• _Recorded data_:
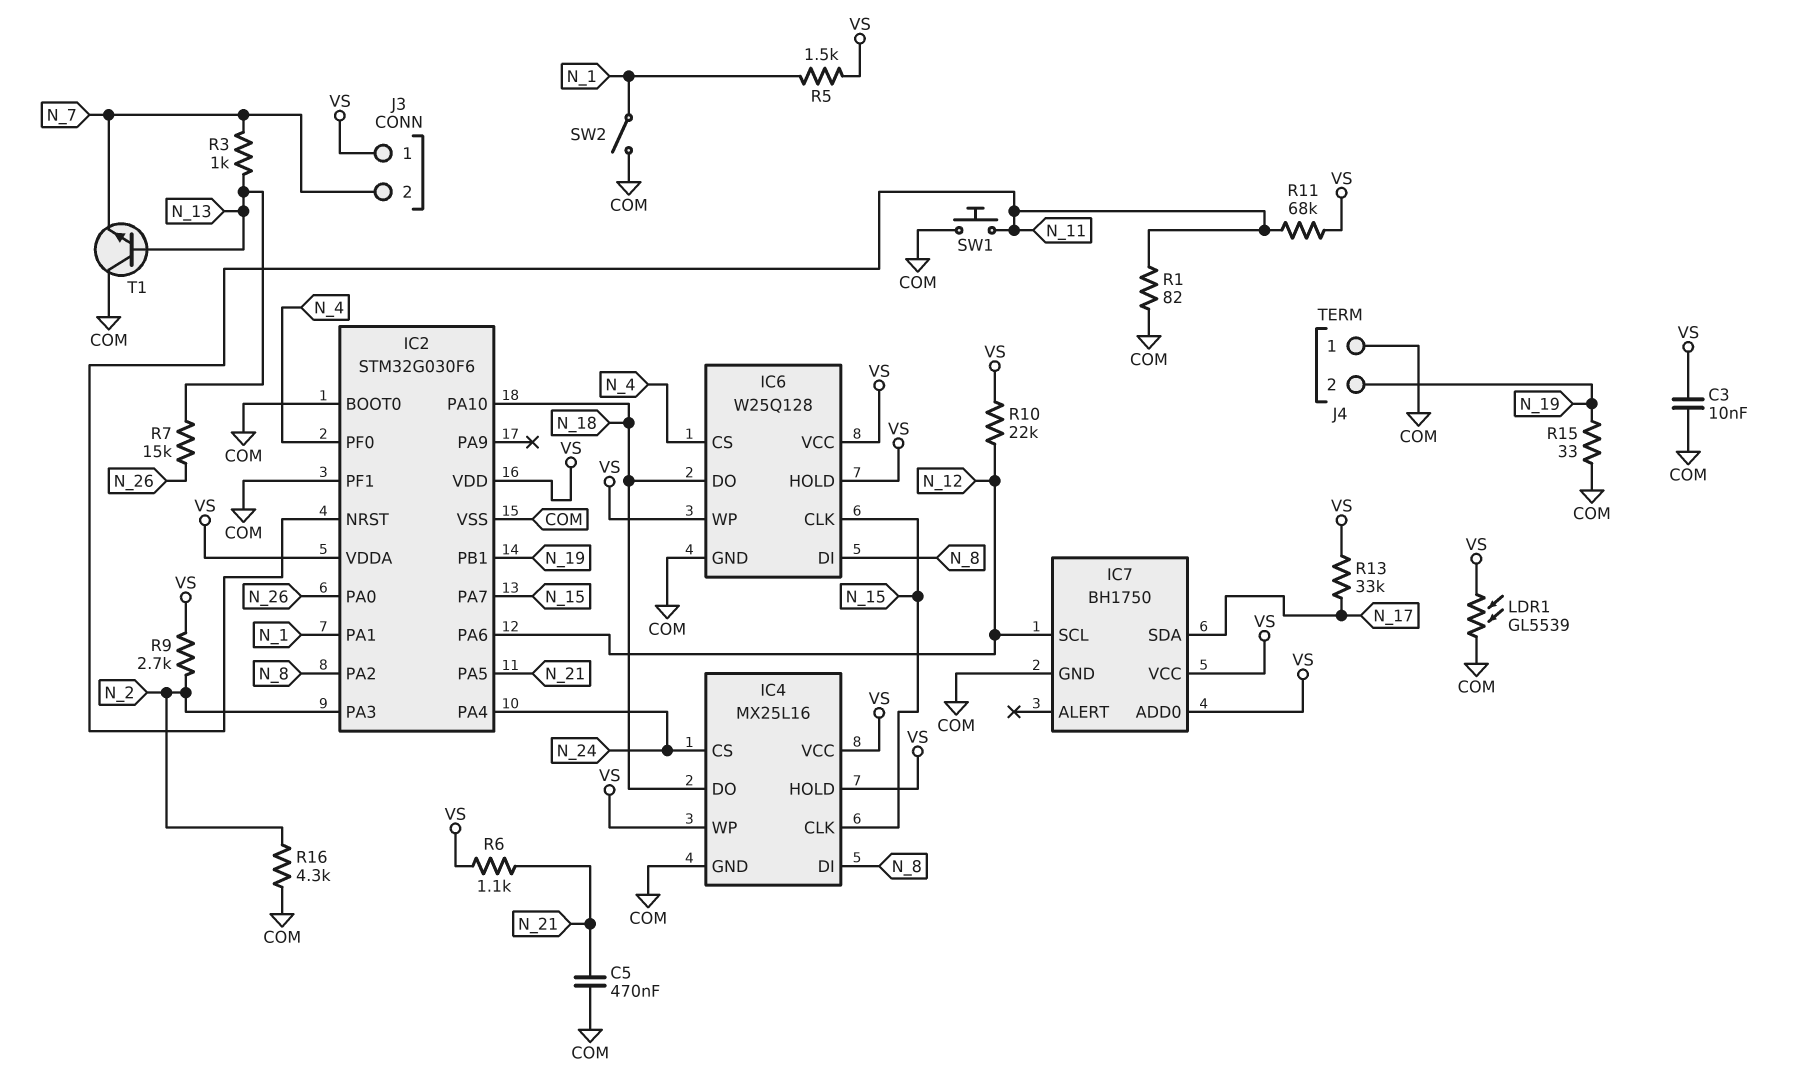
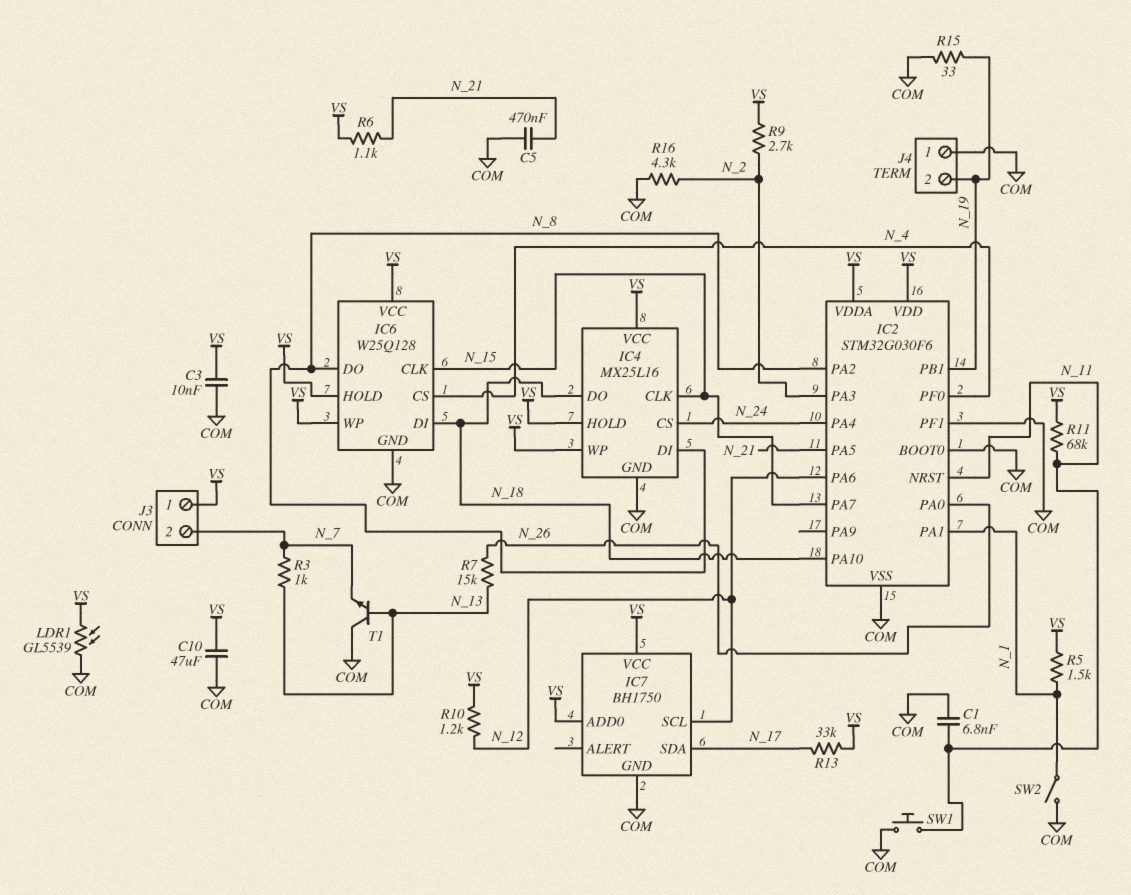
C1: none -> 6.8nF (COM, N_11)
C10: none -> 47uF (COM, VS)
IC6 pin DI: N_8 -> N_18
IC6 pin DO: N_18 -> N_8
R1: 82 (COM, N_11) -> none
R10: 22k (N_12, VS) -> 1.2k (N_12, VS)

• _Goal of the exercise_: Everything in the entries above should be returned exactly, apart from the pictures.

• _Your response_:
C1: none -> 6.8nF (COM, N_11)
C10: none -> 47uF (COM, VS)
IC6 pin DI: N_8 -> N_18
IC6 pin DO: N_18 -> N_8
R1: 82 (COM, N_11) -> none
R10: 22k (N_12, VS) -> 1.2k (N_12, VS)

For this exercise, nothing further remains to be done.